* start Information shown *

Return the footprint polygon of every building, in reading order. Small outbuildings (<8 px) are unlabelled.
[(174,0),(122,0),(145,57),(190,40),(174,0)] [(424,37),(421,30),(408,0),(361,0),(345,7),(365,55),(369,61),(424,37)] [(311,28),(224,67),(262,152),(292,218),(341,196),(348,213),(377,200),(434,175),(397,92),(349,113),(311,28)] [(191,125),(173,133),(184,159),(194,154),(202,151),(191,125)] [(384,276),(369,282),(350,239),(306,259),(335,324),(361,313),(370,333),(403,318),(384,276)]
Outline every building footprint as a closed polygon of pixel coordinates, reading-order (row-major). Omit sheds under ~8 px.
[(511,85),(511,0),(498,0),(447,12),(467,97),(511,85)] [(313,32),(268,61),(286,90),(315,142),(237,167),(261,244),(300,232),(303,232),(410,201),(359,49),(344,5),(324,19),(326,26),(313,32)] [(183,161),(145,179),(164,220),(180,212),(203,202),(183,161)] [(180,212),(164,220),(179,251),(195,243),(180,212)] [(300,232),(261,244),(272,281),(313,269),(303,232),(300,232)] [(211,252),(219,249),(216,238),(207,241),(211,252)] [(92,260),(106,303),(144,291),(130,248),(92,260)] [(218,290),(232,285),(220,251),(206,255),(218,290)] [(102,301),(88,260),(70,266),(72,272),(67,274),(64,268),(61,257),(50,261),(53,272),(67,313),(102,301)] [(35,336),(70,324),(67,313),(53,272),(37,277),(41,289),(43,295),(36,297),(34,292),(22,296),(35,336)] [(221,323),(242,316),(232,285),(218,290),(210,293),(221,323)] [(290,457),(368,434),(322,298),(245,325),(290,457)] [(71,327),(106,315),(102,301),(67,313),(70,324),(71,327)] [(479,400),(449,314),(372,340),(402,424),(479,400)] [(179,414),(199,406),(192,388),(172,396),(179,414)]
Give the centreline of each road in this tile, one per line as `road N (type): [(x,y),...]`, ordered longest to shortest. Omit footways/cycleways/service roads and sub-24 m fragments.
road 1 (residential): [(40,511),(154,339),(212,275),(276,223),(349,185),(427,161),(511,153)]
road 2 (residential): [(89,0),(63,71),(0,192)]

* end Information shown *

Format the records as a Markdown table, from the line with "Give the centreline" through the end of the records, with one row per line and blank lines left out. Use the column names "Number" and "Record line".

§ **Problem solution**
| Number | Record line |
|---|---|
| 1 | Give the centreline of each road in this tile, one per line as `road N (type): [(x,y),...]`, ordered longest to shortest. Omit footways/cycleways/service roads and sub-24 m fragments. |
| 2 | road 1 (residential): [(40,511),(154,339),(212,275),(276,223),(349,185),(427,161),(511,153)] |
| 3 | road 2 (residential): [(89,0),(63,71),(0,192)] |